• **PROBLEM REQUIREMENTS**: Copy each entry below unchanged; the images do not go in the copy.

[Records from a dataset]
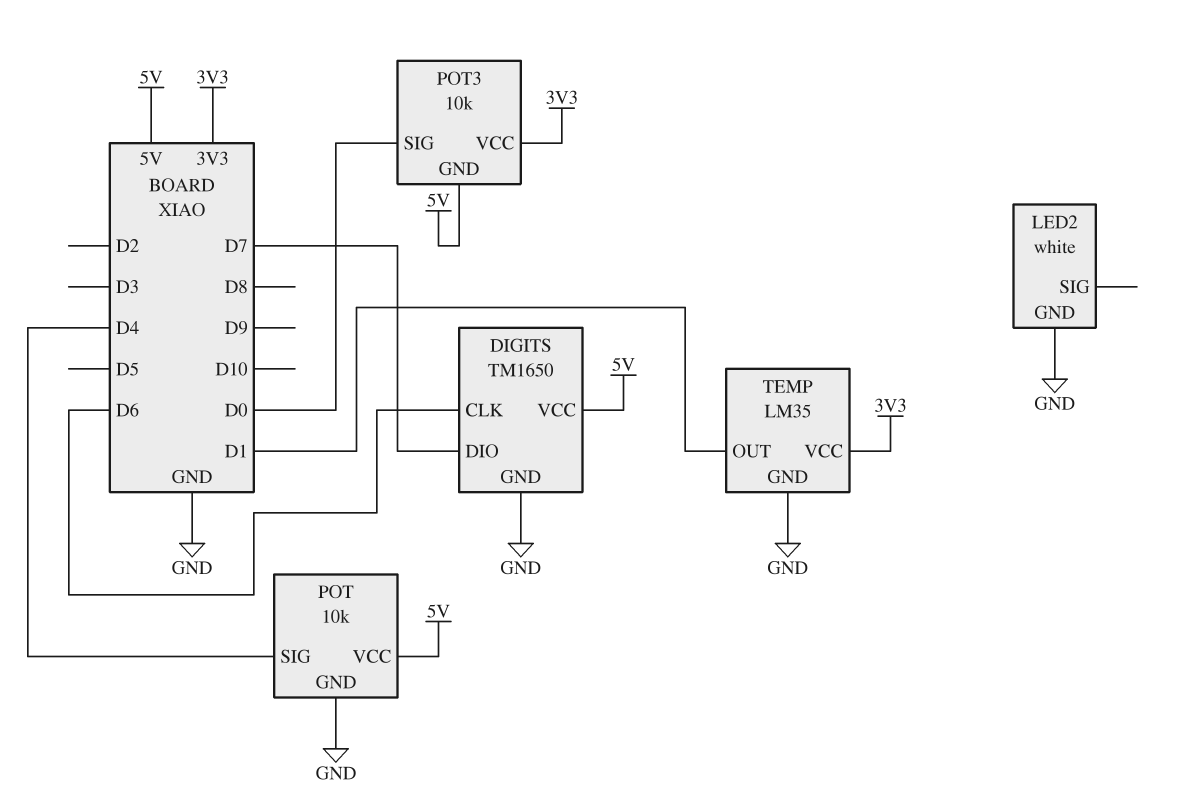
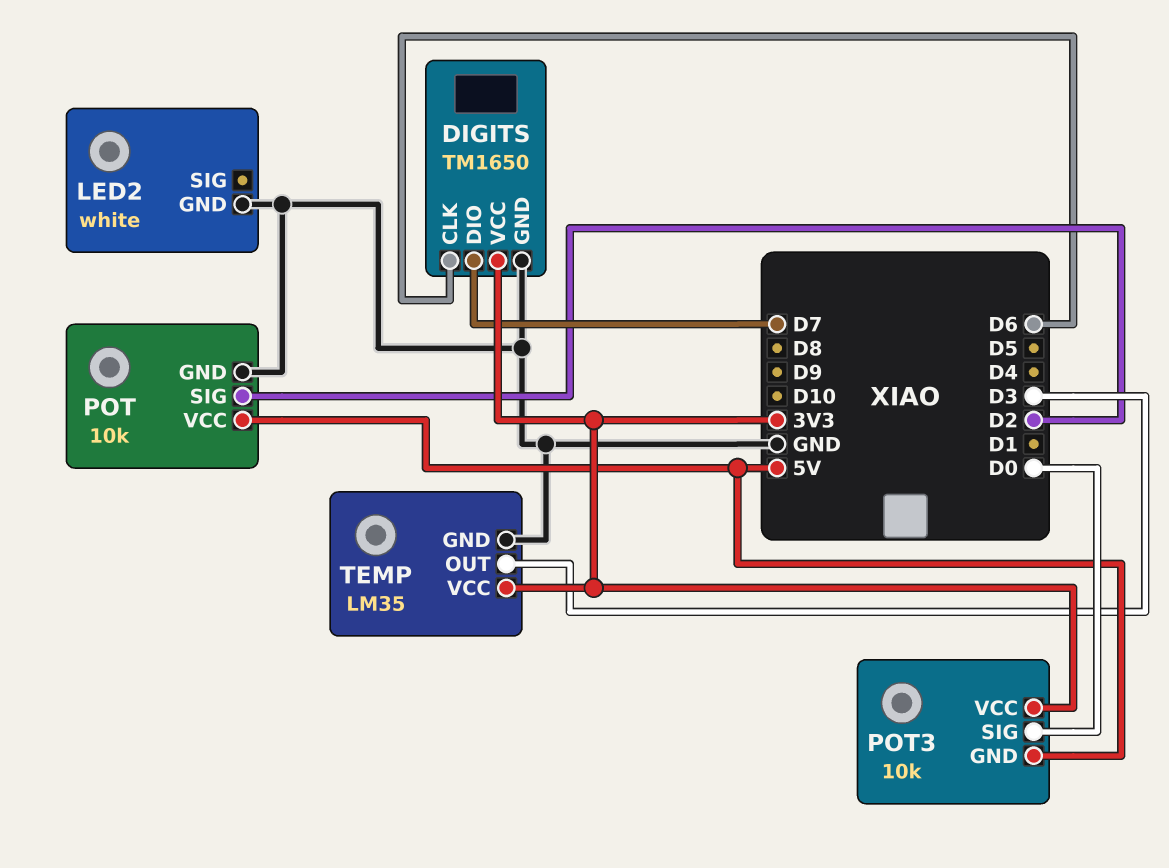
DIGITS pin VCC: 5V -> 3V3
POT pin SIG: D4 -> D2
TEMP pin OUT: D1 -> D3

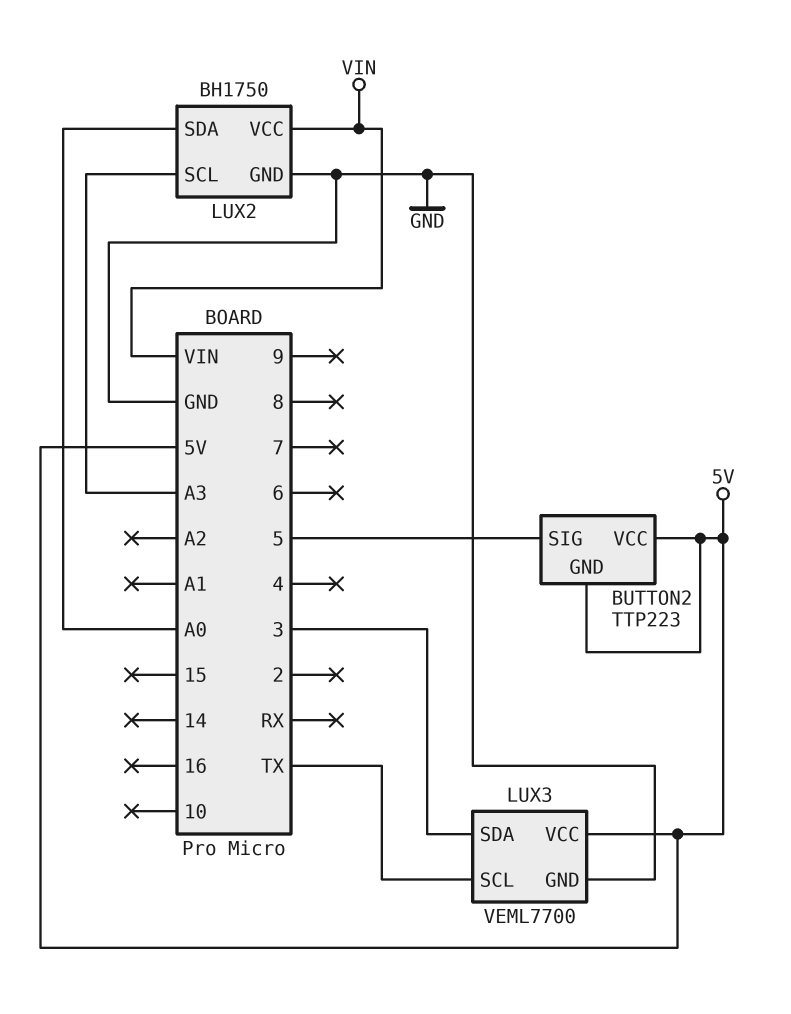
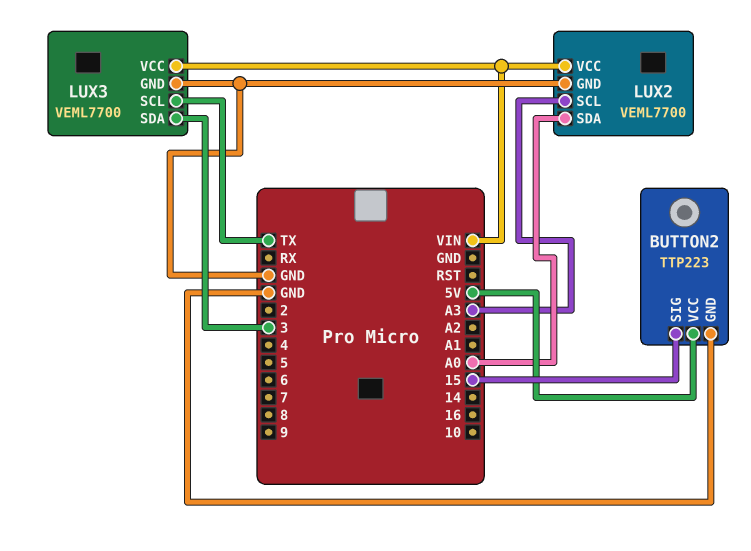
BUTTON2 pin GND: 5V -> GND
BUTTON2 pin SIG: 5 -> 15
LUX2: BH1750 -> VEML7700
LUX3 pin VCC: 5V -> VIN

• **YOUR SOLUTION**:
DIGITS pin VCC: 5V -> 3V3
POT pin SIG: D4 -> D2
TEMP pin OUT: D1 -> D3

BUTTON2 pin GND: 5V -> GND
BUTTON2 pin SIG: 5 -> 15
LUX2: BH1750 -> VEML7700
LUX3 pin VCC: 5V -> VIN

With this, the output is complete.